Modification records:
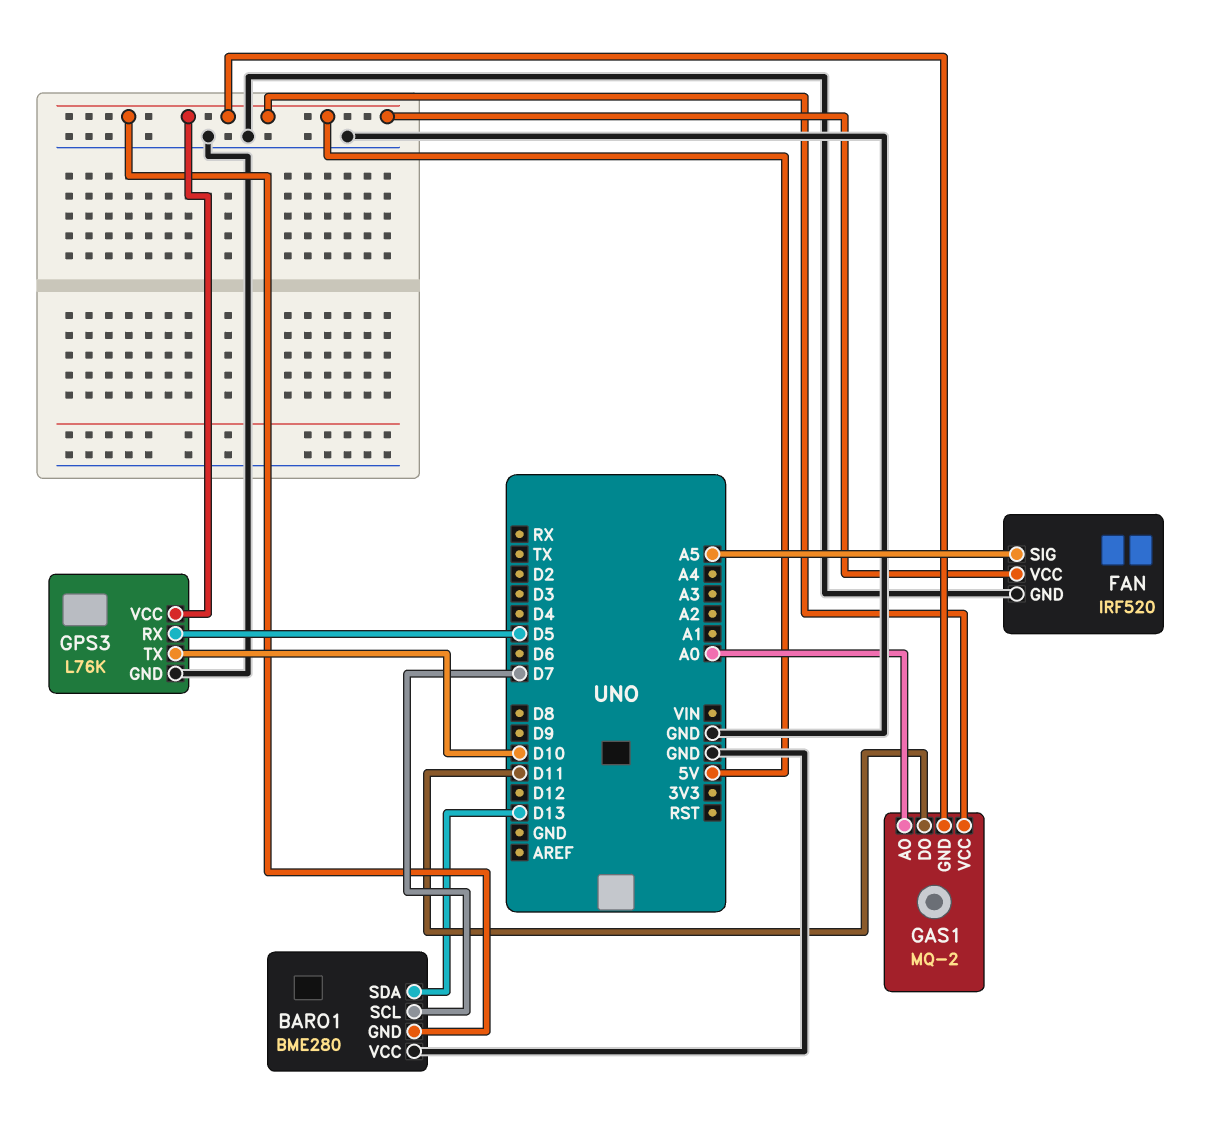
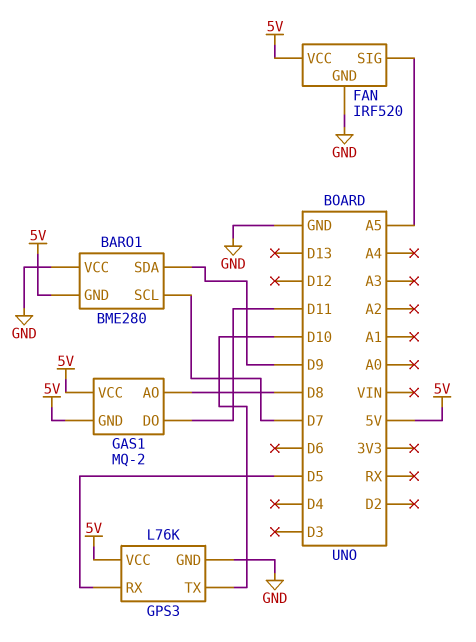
BARO1 pin SDA: D13 -> D9
GAS1 pin AO: A0 -> D8

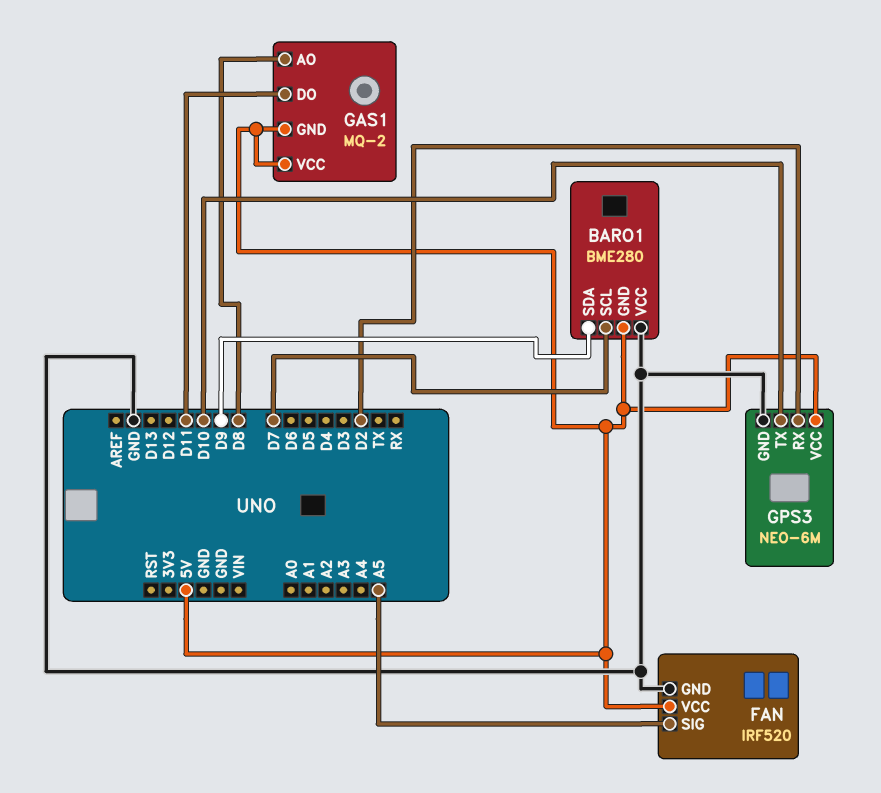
GPS3: L76K -> NEO-6M
GPS3 pin RX: D5 -> D2

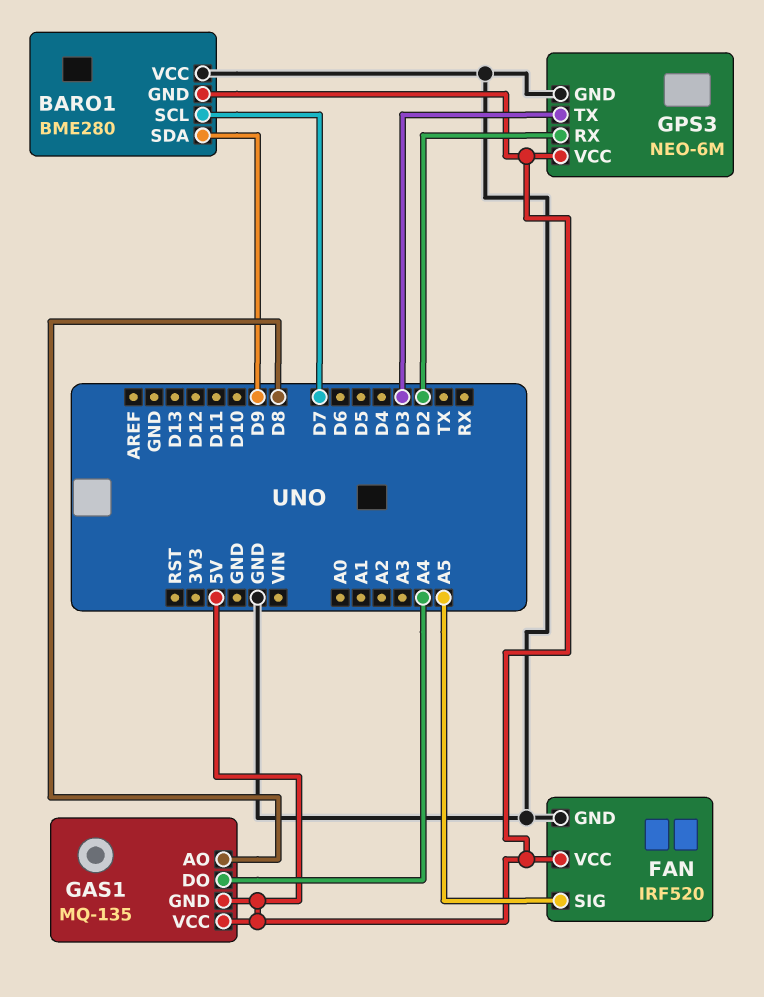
GAS1: MQ-2 -> MQ-135
GAS1 pin DO: D11 -> A4
GPS3 pin TX: D10 -> D3

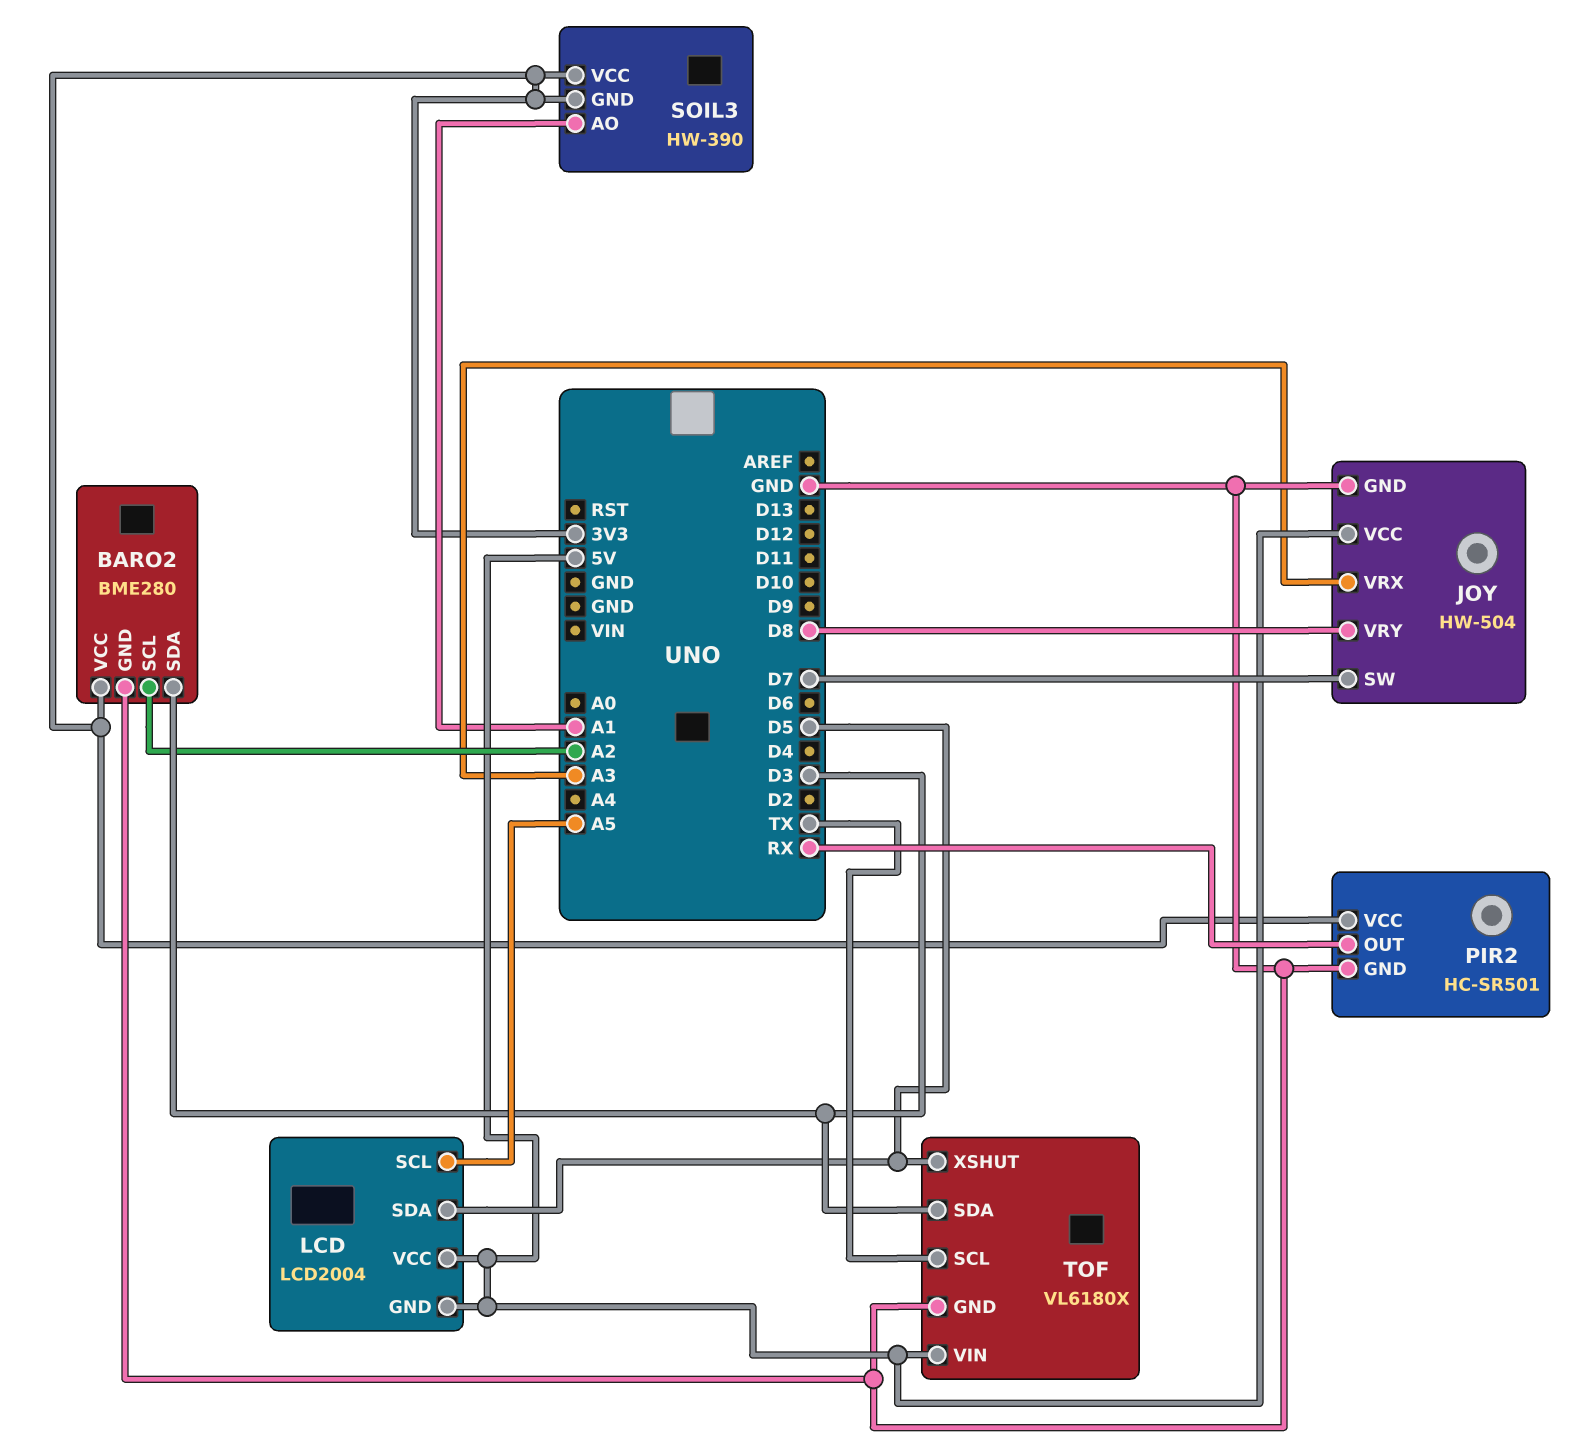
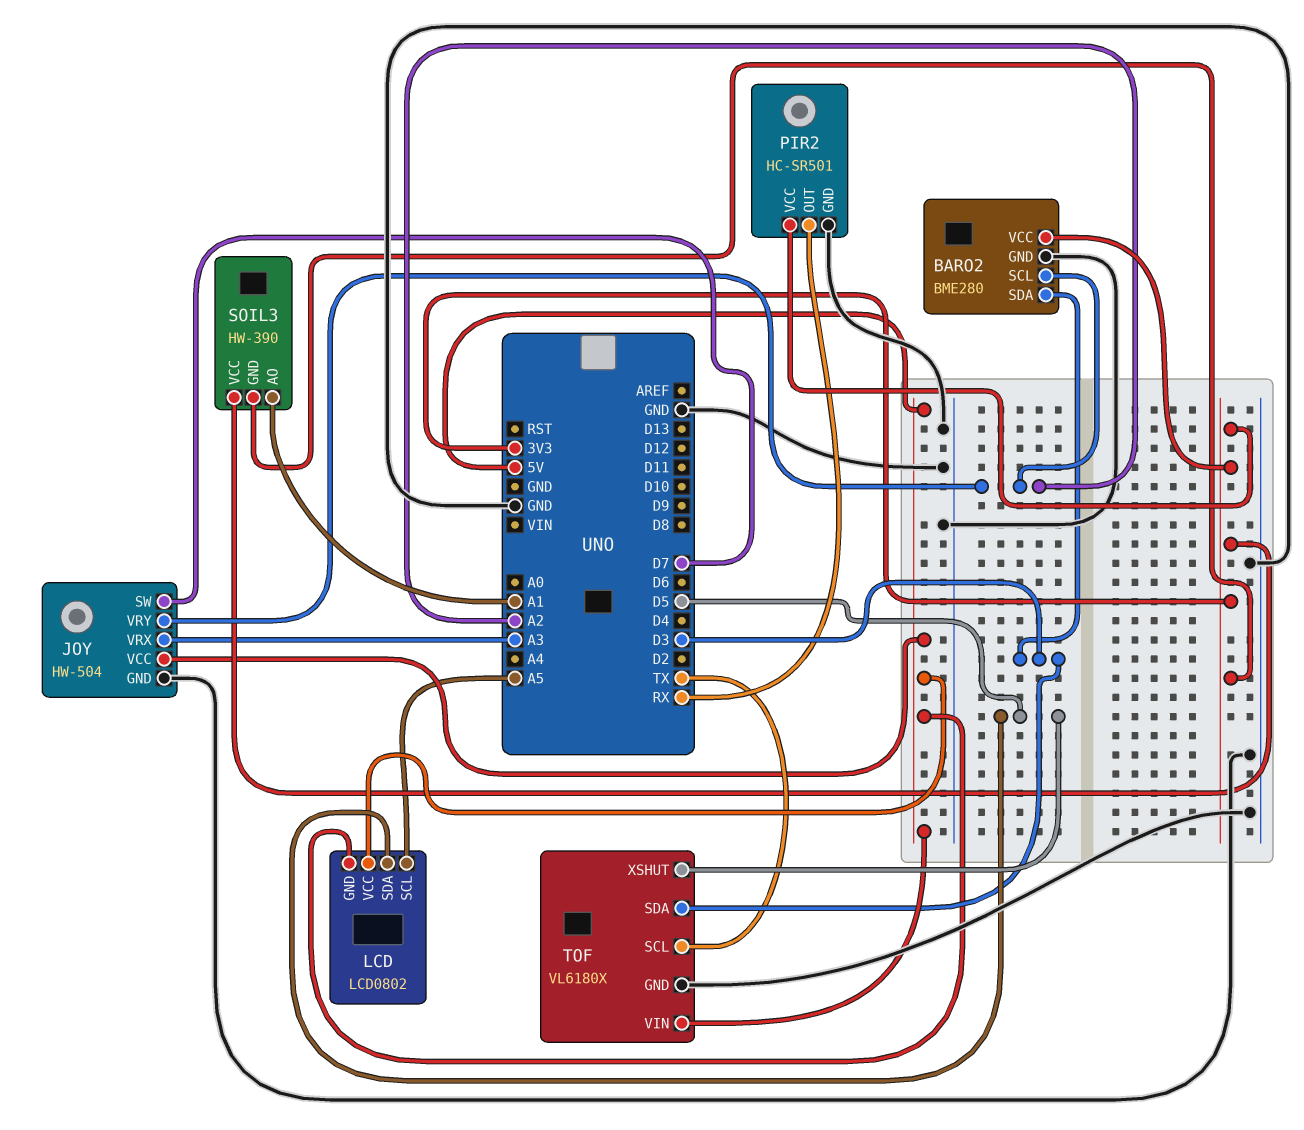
JOY pin VRY: D8 -> A2
LCD: LCD2004 -> LCD0802

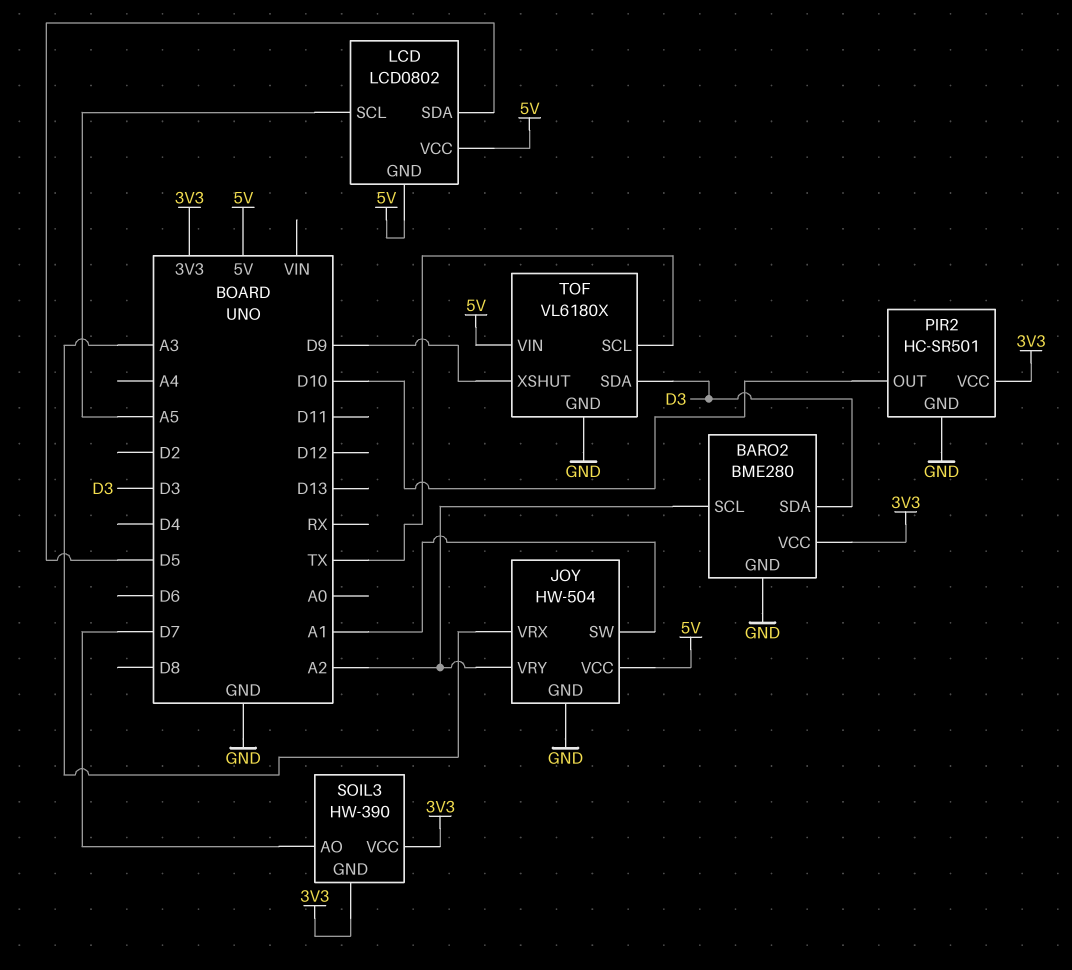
JOY pin SW: D7 -> A1
PIR2 pin OUT: RX -> D10
SOIL3 pin AO: A1 -> D7
TOF pin XSHUT: D5 -> D9

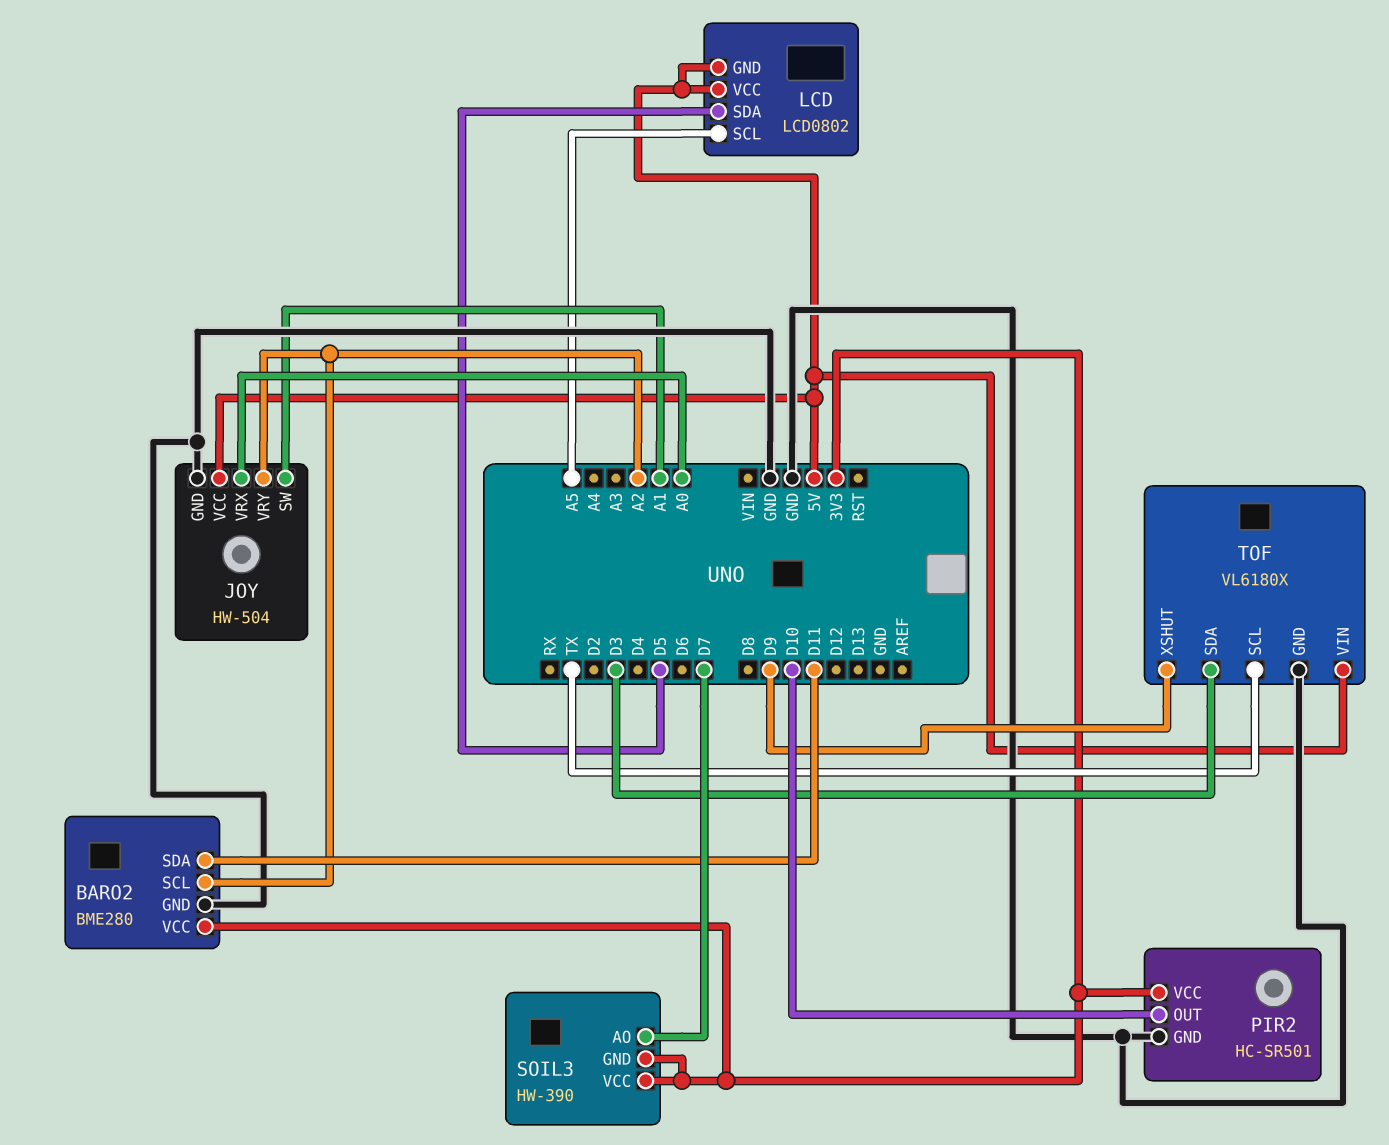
BARO2 pin SDA: D3 -> D11
JOY pin VRX: A3 -> A0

## Task
Omit the pictures. Write out exactly the lines from the one containing "GPS3: L76K -> NEO-6M" through the last line of the entries, both of them included.

## Solution for this problem
GPS3: L76K -> NEO-6M
GPS3 pin RX: D5 -> D2

GAS1: MQ-2 -> MQ-135
GAS1 pin DO: D11 -> A4
GPS3 pin TX: D10 -> D3

JOY pin VRY: D8 -> A2
LCD: LCD2004 -> LCD0802

JOY pin SW: D7 -> A1
PIR2 pin OUT: RX -> D10
SOIL3 pin AO: A1 -> D7
TOF pin XSHUT: D5 -> D9

BARO2 pin SDA: D3 -> D11
JOY pin VRX: A3 -> A0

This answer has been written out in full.